● **What needs to be done**:
The entries must be set down again word for word; no pictures belong in the copy.

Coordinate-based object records
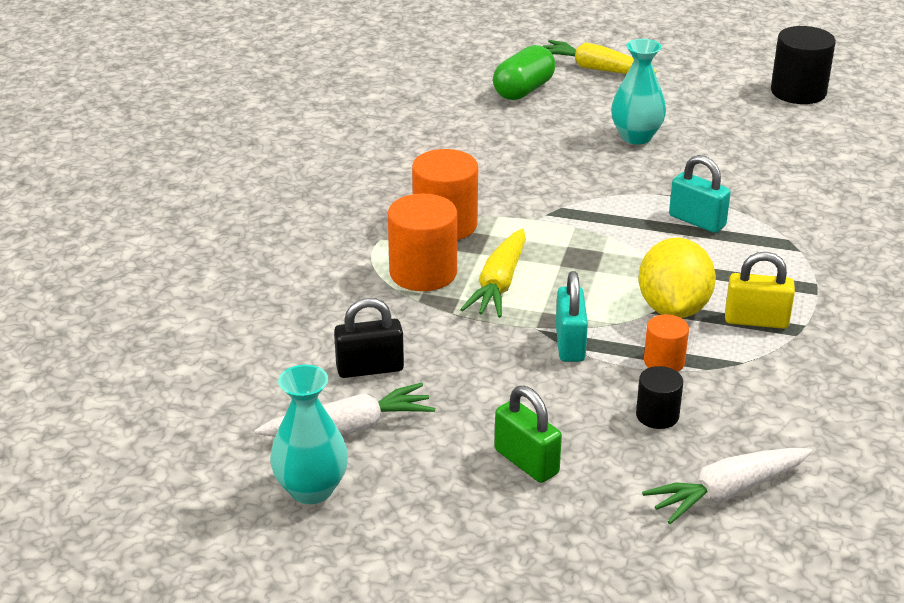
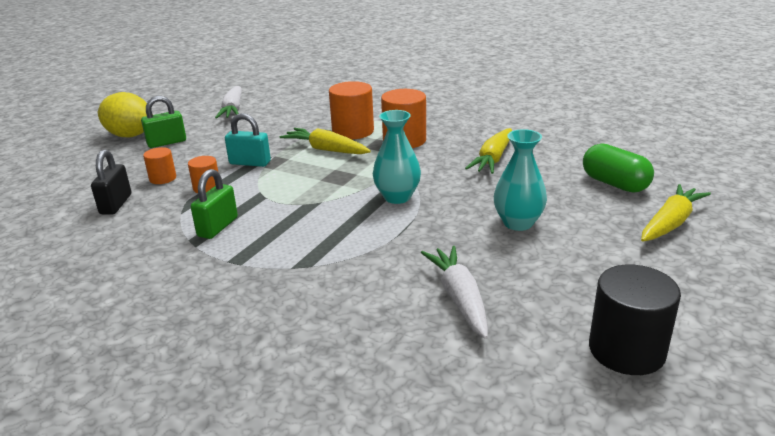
camera: 105 degrees right, 5 degrees down
(311, 489) = (200, 102): turquoise vase -> turquoise vase (397, 197)
(370, 368) = (274, 115): black padlock -> black padlock (116, 204)
(485, 158) = (493, 159): none -> yellow carrot
(657, 415) = (163, 178): black cylinder -> orange cylinder
(673, 309) = (257, 199): yellow lemon -> yellow lemon (130, 135)
(697, 221) = (363, 227): turquoise padlock -> none
(727, 492) = (83, 187): white carrot -> white carrot (459, 298)
(756, 321) = (217, 227): yellow padlock -> green padlock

● **Task solution**:
camera: 105 degrees right, 5 degrees down
(311, 489) = (200, 102): turquoise vase -> turquoise vase (397, 197)
(370, 368) = (274, 115): black padlock -> black padlock (116, 204)
(485, 158) = (493, 159): none -> yellow carrot
(657, 415) = (163, 178): black cylinder -> orange cylinder
(673, 309) = (257, 199): yellow lemon -> yellow lemon (130, 135)
(697, 221) = (363, 227): turquoise padlock -> none
(727, 492) = (83, 187): white carrot -> white carrot (459, 298)
(756, 321) = (217, 227): yellow padlock -> green padlock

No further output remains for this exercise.